[Your task] Your answer must be the exact lines from the one with "black rectangle: (243, 418)" to the end of the data, both included, with no pictures.

··· Data for processing

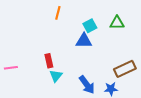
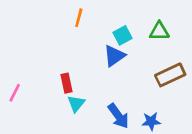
blue triangle: (84, 41) -> (114, 56), turned -36
pink line: (11, 68) -> (15, 93), turned -56
brown rectangle: (125, 69) -> (170, 75), moved

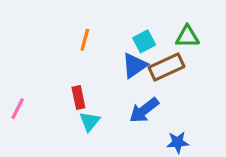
orange line: (79, 18) -> (85, 40), moved
brown rectangle: (170, 75) -> (166, 67), moved
blue arrow: (118, 116) -> (144, 110), moved, turned 88

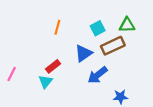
blue triangle: (134, 65) -> (83, 53), moved
red rectangle: (78, 97) -> (53, 66), turned 64
cyan triangle: (90, 121) -> (45, 82), moved

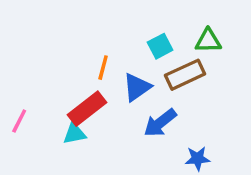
orange line: (57, 27) -> (103, 68), moved
red rectangle: (53, 66) -> (87, 109), size x1.5
cyan triangle: (45, 82) -> (75, 134), turned 40

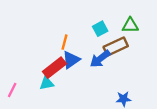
blue triangle: (137, 87) -> (71, 60), moved
pink line: (19, 121) -> (12, 90), moved
blue arrow: (160, 123) -> (100, 59), moved

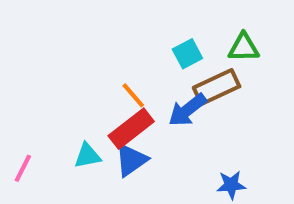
orange line: (64, 42) -> (133, 95), moved, turned -56
blue triangle: (71, 60) -> (131, 160), moved
red rectangle: (54, 68) -> (131, 129), moved

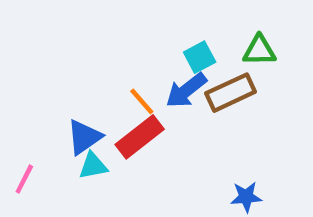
blue arrow: (187, 110) -> (186, 90), moved
blue triangle: (131, 160) -> (84, 137), moved

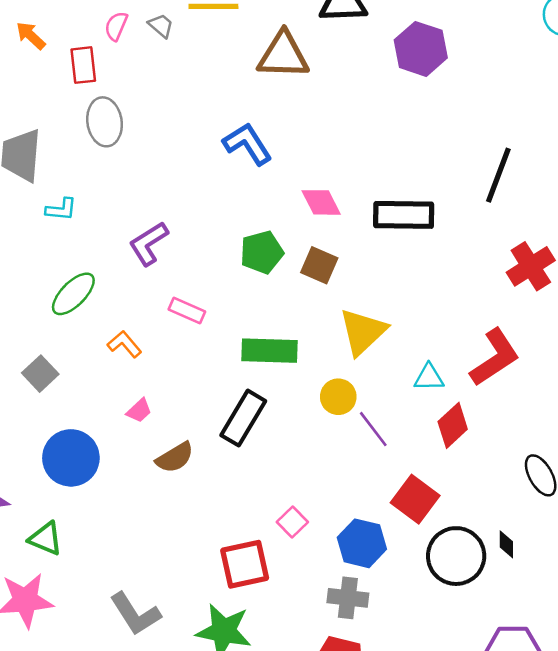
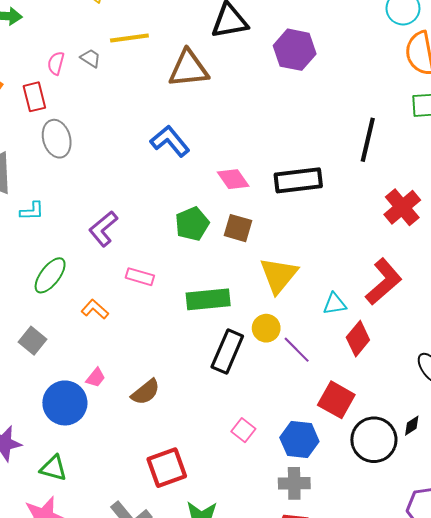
pink trapezoid: (139, 411) -> (96, 378), moved
black rectangle: (243, 418) -> (227, 351), moved
black diamond: (506, 544) -> (412, 426), turned 65
red square: (245, 564) -> (167, 468), moved

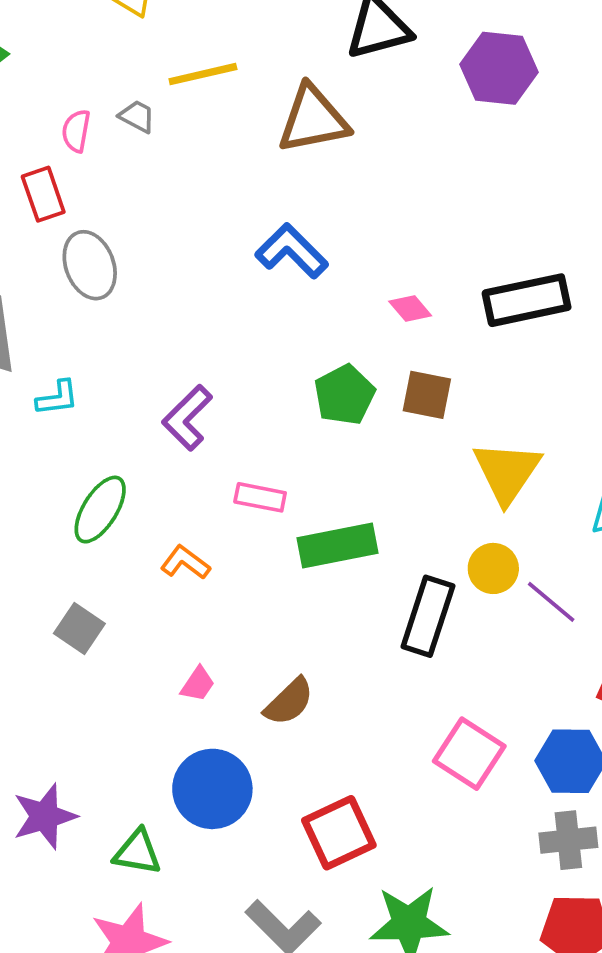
pink diamond: (233, 179) -> (410, 309), size x0.7
green rectangle: (208, 299) -> (338, 545), moved
blue circle: (65, 403) -> (212, 789), moved
pink square: (243, 430) -> (469, 754), size x1.6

······

[Finished exercise]
black rectangle: (243, 418) -> (227, 351), moved
black diamond: (506, 544) -> (412, 426), turned 65
red square: (245, 564) -> (167, 468), moved

pink diamond: (233, 179) -> (410, 309), size x0.7
green rectangle: (208, 299) -> (338, 545), moved
blue circle: (65, 403) -> (212, 789), moved
pink square: (243, 430) -> (469, 754), size x1.6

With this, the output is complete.